=== Section Start ===

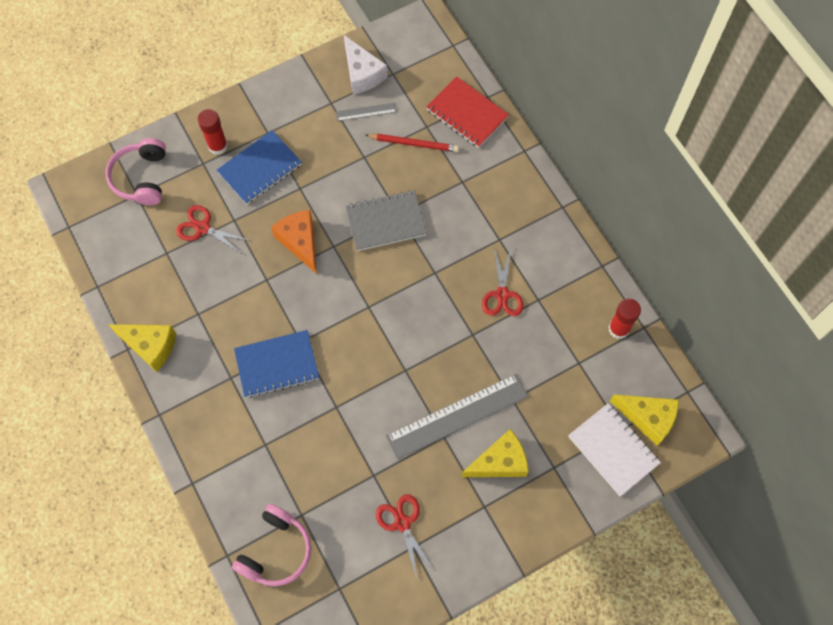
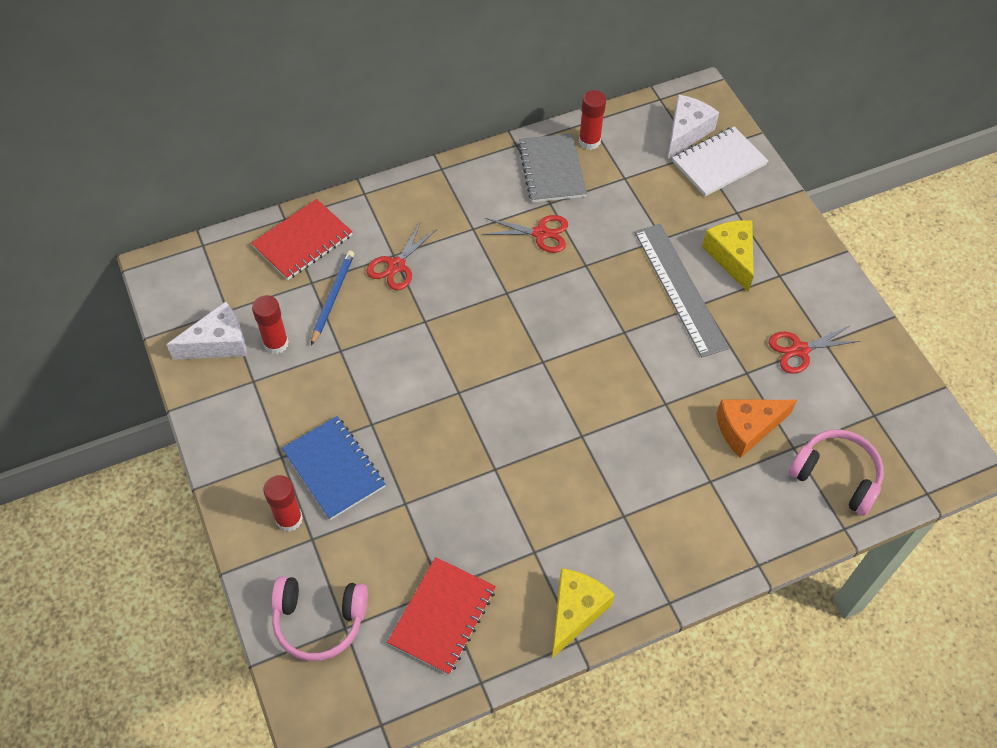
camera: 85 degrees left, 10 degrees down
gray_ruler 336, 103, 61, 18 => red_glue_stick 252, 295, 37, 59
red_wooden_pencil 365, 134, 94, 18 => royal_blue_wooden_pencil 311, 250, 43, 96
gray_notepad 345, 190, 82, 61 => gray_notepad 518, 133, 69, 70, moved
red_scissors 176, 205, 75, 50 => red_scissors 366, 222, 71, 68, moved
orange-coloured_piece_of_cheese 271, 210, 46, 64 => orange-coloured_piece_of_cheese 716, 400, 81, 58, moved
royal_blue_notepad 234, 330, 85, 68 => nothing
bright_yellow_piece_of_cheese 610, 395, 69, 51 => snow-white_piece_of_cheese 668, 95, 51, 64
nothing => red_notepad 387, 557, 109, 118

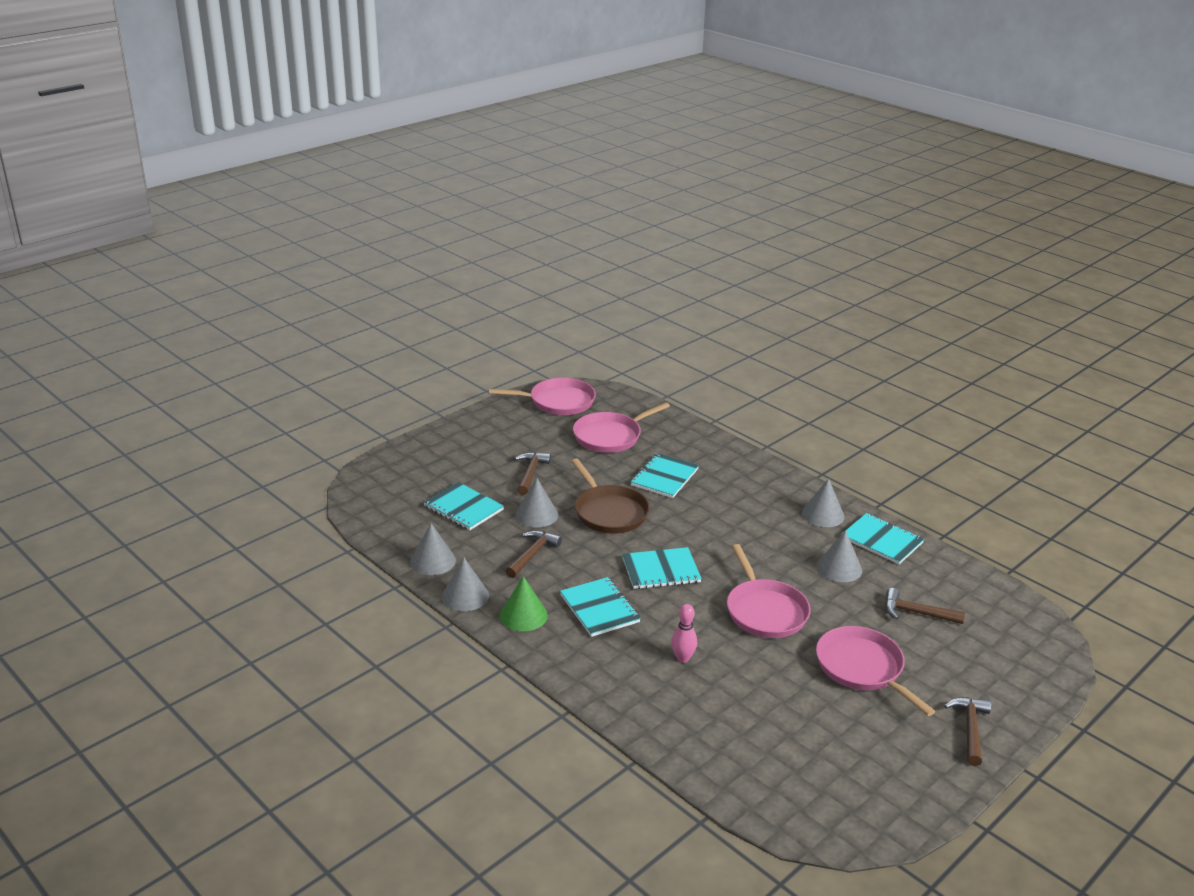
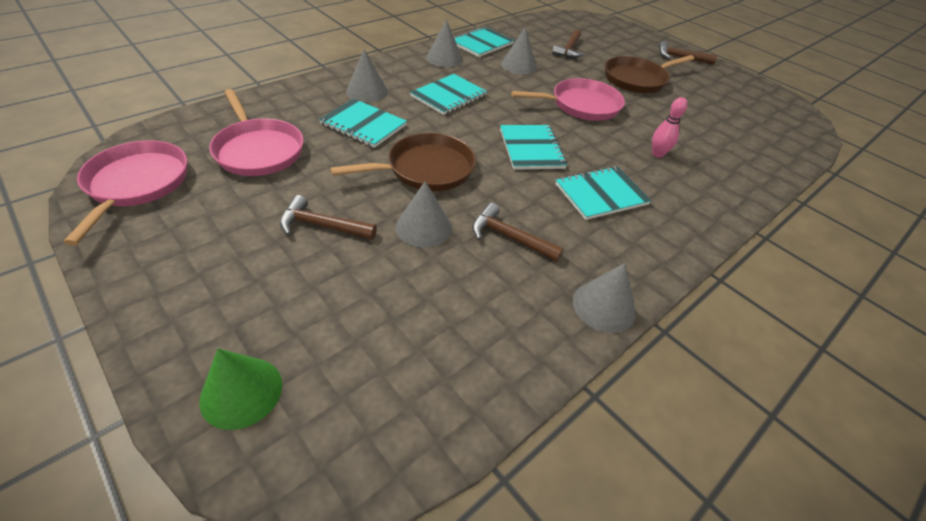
camera: 90 degrees left, 15 degrees up
turquoise_notepad 423, 482, 81, 48 => turquoise_notepad 410, 74, 77, 41, moved
gray_cone_shape 410, 523, 46, 52 => gray_cone_shape 346, 49, 42, 53, moved
green_cone_shape 500, 576, 48, 55 => green_cone_shape 199, 349, 83, 81, moved
rose-pink_frying_pan 816, 626, 119, 90 => brown_frying_pan 605, 55, 89, 38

=== Section End ===

_WHAT YOU HAVE TO DO_:
For this answer, retype the lines from the start of the listing through the line that holds "bright_yellow_piece_of_cheese 610, 395, 69, 51", inclusive, exactly and without pictures.

_WRITTEN RESPONSE_:
camera: 85 degrees left, 10 degrees down
gray_ruler 336, 103, 61, 18 => red_glue_stick 252, 295, 37, 59
red_wooden_pencil 365, 134, 94, 18 => royal_blue_wooden_pencil 311, 250, 43, 96
gray_notepad 345, 190, 82, 61 => gray_notepad 518, 133, 69, 70, moved
red_scissors 176, 205, 75, 50 => red_scissors 366, 222, 71, 68, moved
orange-coloured_piece_of_cheese 271, 210, 46, 64 => orange-coloured_piece_of_cheese 716, 400, 81, 58, moved
royal_blue_notepad 234, 330, 85, 68 => nothing
bright_yellow_piece_of_cheese 610, 395, 69, 51 => snow-white_piece_of_cheese 668, 95, 51, 64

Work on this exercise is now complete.